#### WORK REQUIRED
Copy the data word for word, keeping every line.

Items from a data source:
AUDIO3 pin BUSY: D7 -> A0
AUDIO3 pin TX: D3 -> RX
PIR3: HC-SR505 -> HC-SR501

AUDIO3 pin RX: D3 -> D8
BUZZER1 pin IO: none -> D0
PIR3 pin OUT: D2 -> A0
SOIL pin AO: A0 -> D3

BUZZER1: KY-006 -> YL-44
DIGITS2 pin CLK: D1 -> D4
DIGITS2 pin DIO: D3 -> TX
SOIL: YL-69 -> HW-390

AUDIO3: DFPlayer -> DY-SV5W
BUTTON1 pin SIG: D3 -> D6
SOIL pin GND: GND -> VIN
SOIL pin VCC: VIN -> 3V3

#### YOUR SOLUTION
AUDIO3 pin BUSY: D7 -> A0
AUDIO3 pin TX: D3 -> RX
PIR3: HC-SR505 -> HC-SR501

AUDIO3 pin RX: D3 -> D8
BUZZER1 pin IO: none -> D0
PIR3 pin OUT: D2 -> A0
SOIL pin AO: A0 -> D3

BUZZER1: KY-006 -> YL-44
DIGITS2 pin CLK: D1 -> D4
DIGITS2 pin DIO: D3 -> TX
SOIL: YL-69 -> HW-390

AUDIO3: DFPlayer -> DY-SV5W
BUTTON1 pin SIG: D3 -> D6
SOIL pin GND: GND -> VIN
SOIL pin VCC: VIN -> 3V3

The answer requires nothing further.